Before-and-after object lists:
----

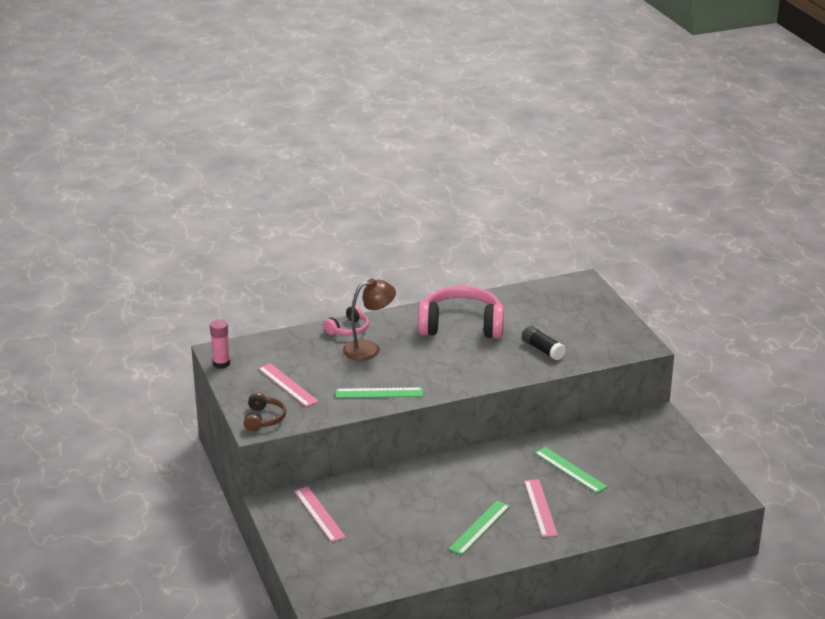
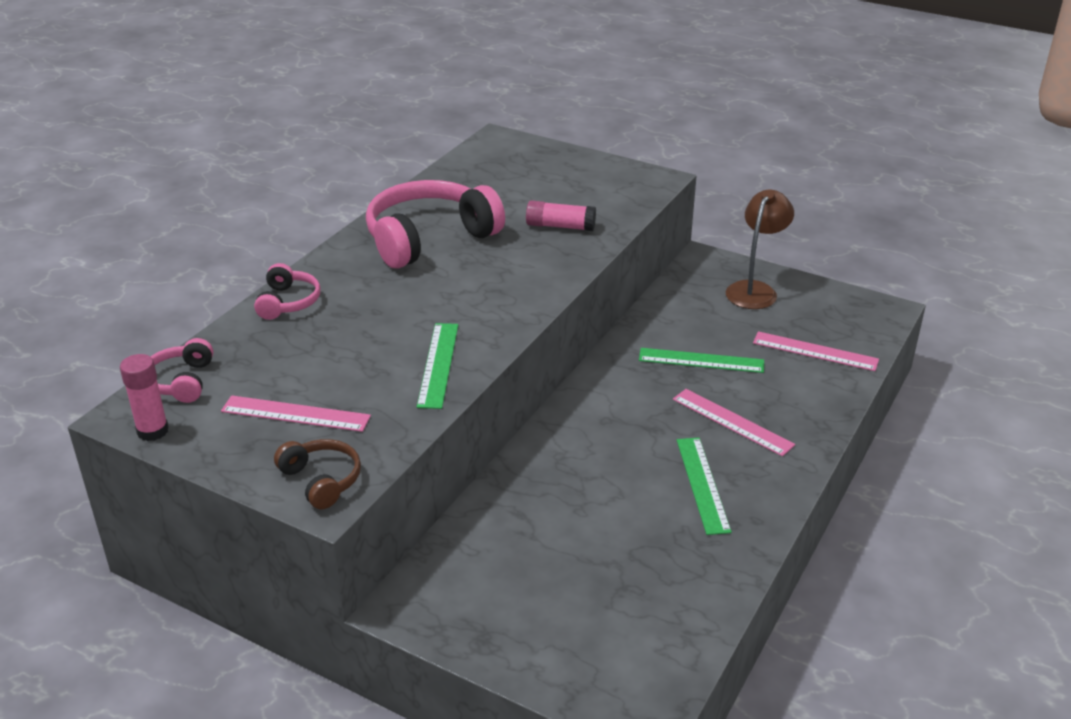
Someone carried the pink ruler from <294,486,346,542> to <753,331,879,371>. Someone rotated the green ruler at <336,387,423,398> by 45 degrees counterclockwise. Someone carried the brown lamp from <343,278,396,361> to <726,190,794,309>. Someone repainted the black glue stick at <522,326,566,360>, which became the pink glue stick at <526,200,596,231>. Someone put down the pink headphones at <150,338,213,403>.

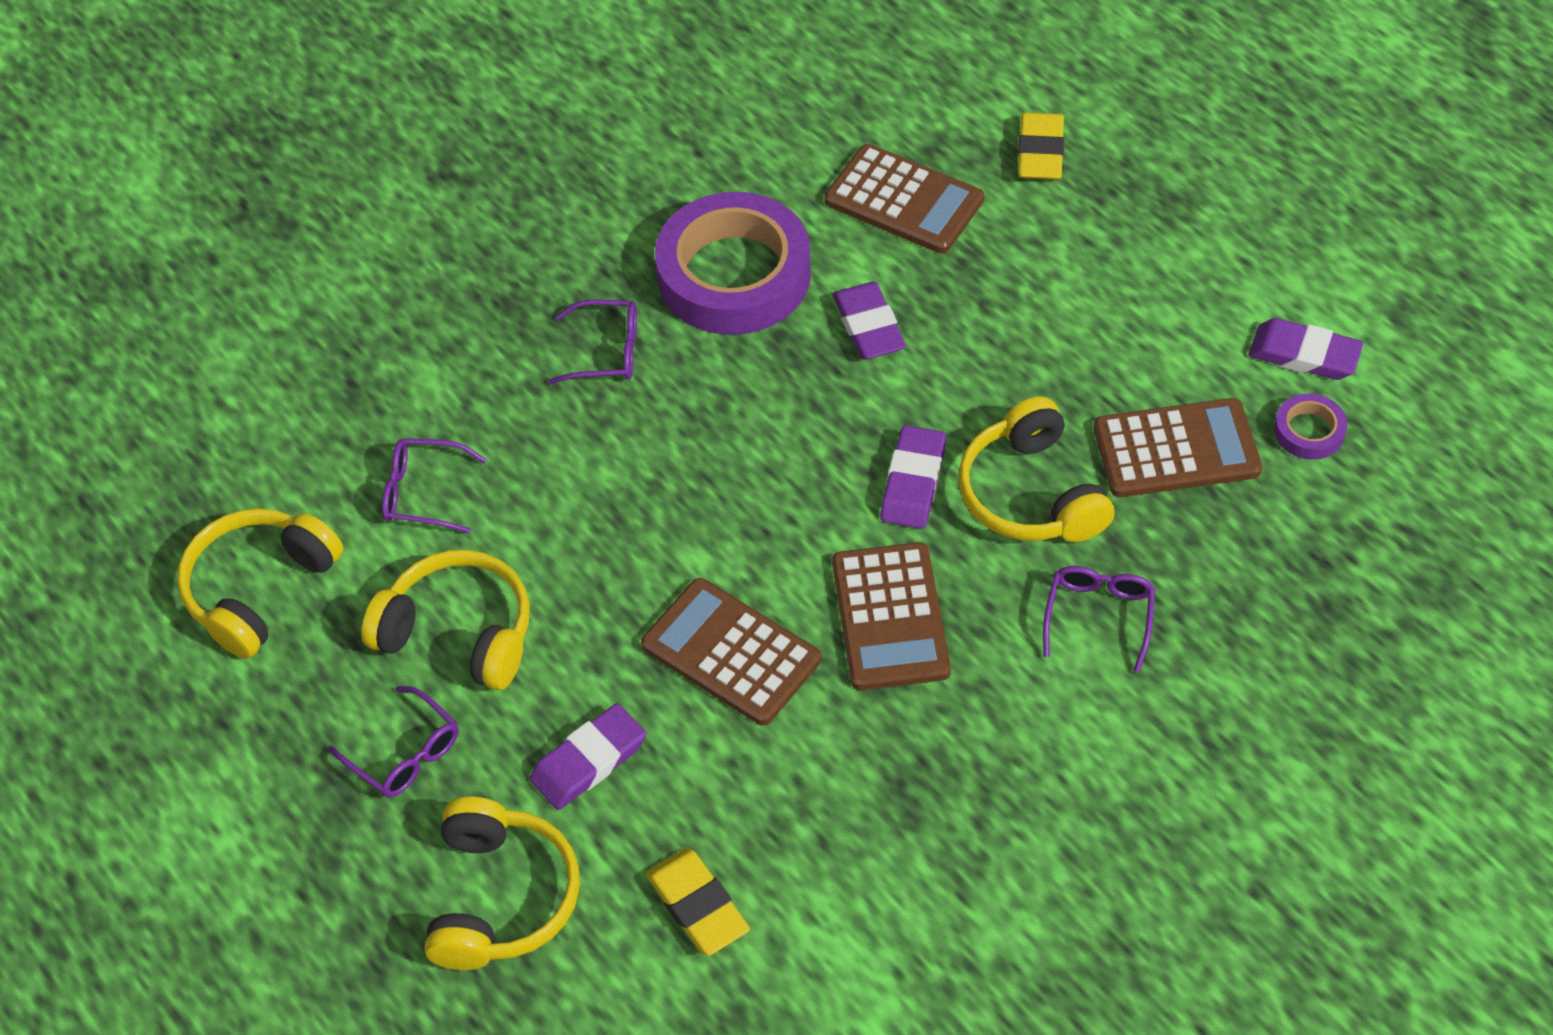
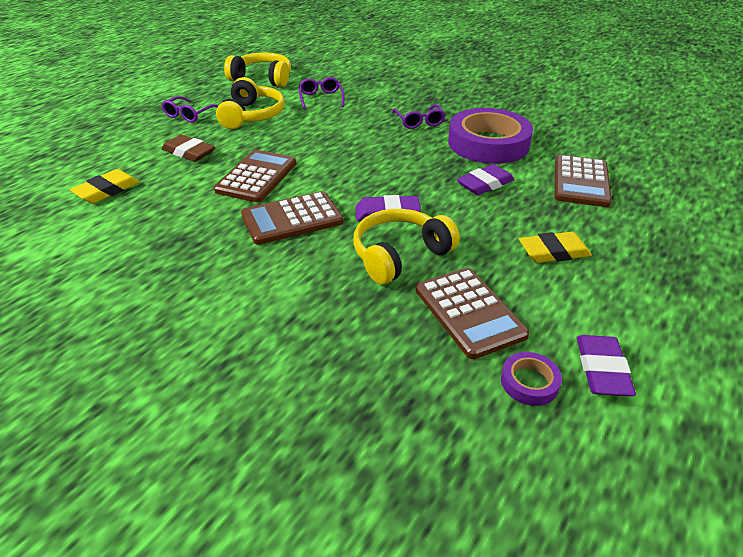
Someone took away the yellow headphones at <424,797,580,970>. Someone repainted the purple eraser at <530,703,646,810>, which became the brown eraser at <162,135,215,162>. Someone carried the yellow eraser from <1018,113,1064,180> to <519,232,592,263>. Someone took away the purple glasses at <1043,566,1155,672>.

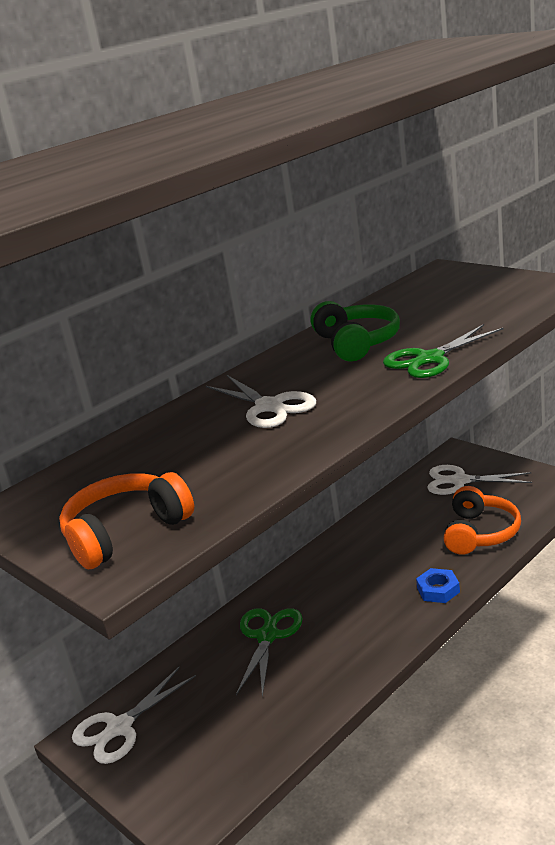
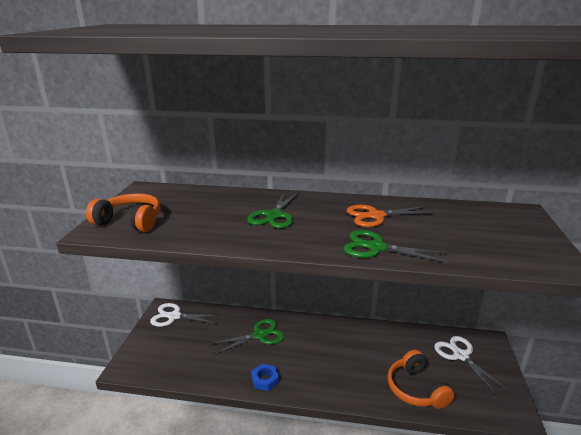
Someone repainted the white scissors at <206,375,316,428>, which became the green scissors at <247,192,299,228>. Someone swapped the green headphones at <311,301,400,362> for the orange scissors at <347,205,435,227>. Someone carried the blue nut from <416,568,460,603> to <251,364,279,391>. Someone rotated the orange headphones at <444,486,521,555> by 90 degrees clockwise.

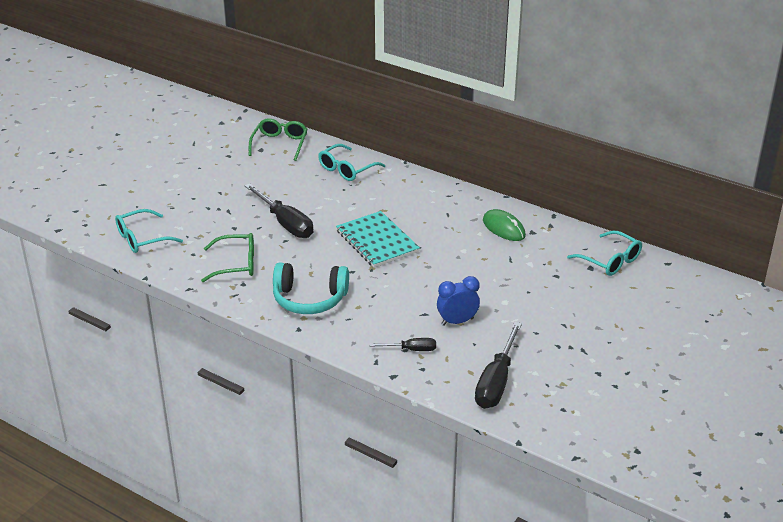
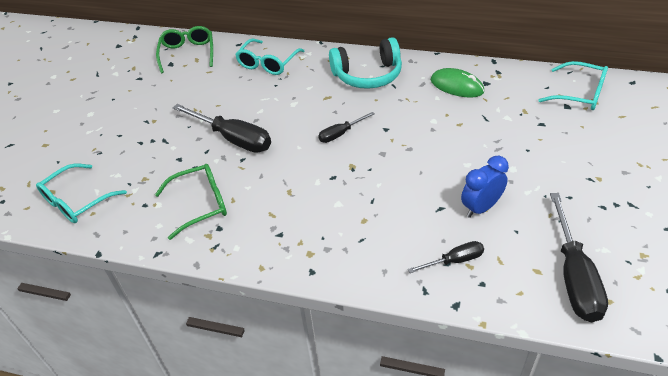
Someone carried the turquoise headphones from <273,262,349,314> to <329,37,402,89>. Someone swapped the turquoise notebook at <336,211,420,268> for the black screwdriver at <318,112,374,143>.

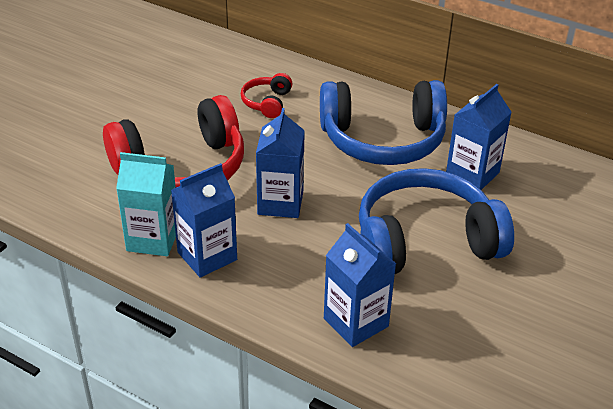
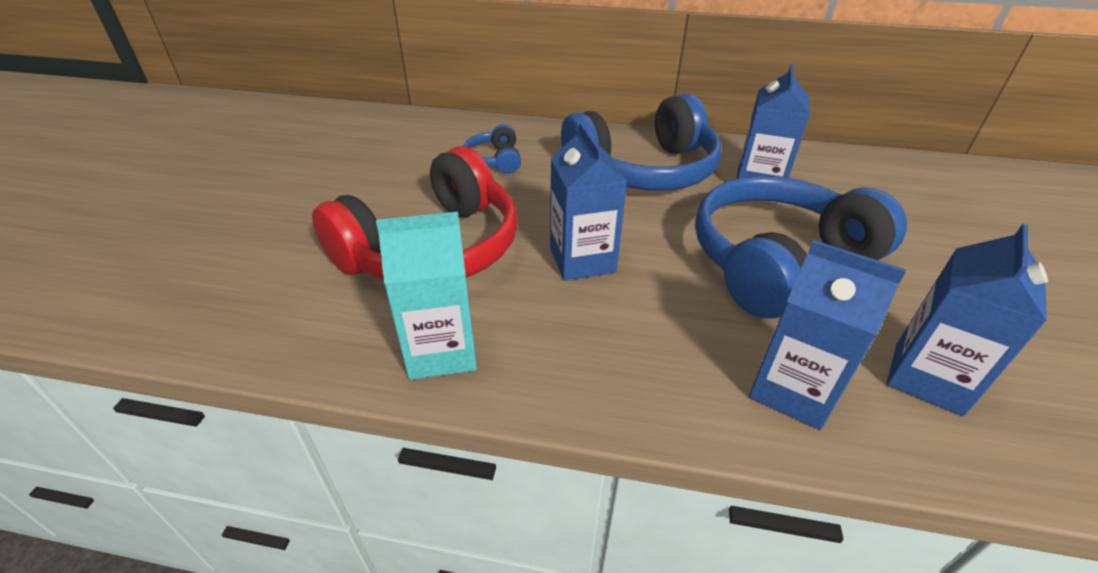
Someone carried the blue carton from <171,163,237,278> to <887,224,1048,416>. Someone repainted the red headphones at <241,73,292,118>, which became the blue headphones at <464,124,521,174>.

----

• **TASK DESCRIPTION**
The pictures should be dropped, and every line above should be set down again exactly.

• **COMPLETED TASK**
Someone carried the pink ruler from <294,486,346,542> to <753,331,879,371>. Someone rotated the green ruler at <336,387,423,398> by 45 degrees counterclockwise. Someone carried the brown lamp from <343,278,396,361> to <726,190,794,309>. Someone repainted the black glue stick at <522,326,566,360>, which became the pink glue stick at <526,200,596,231>. Someone put down the pink headphones at <150,338,213,403>.

Someone took away the yellow headphones at <424,797,580,970>. Someone repainted the purple eraser at <530,703,646,810>, which became the brown eraser at <162,135,215,162>. Someone carried the yellow eraser from <1018,113,1064,180> to <519,232,592,263>. Someone took away the purple glasses at <1043,566,1155,672>.

Someone repainted the white scissors at <206,375,316,428>, which became the green scissors at <247,192,299,228>. Someone swapped the green headphones at <311,301,400,362> for the orange scissors at <347,205,435,227>. Someone carried the blue nut from <416,568,460,603> to <251,364,279,391>. Someone rotated the orange headphones at <444,486,521,555> by 90 degrees clockwise.

Someone carried the turquoise headphones from <273,262,349,314> to <329,37,402,89>. Someone swapped the turquoise notebook at <336,211,420,268> for the black screwdriver at <318,112,374,143>.

Someone carried the blue carton from <171,163,237,278> to <887,224,1048,416>. Someone repainted the red headphones at <241,73,292,118>, which became the blue headphones at <464,124,521,174>.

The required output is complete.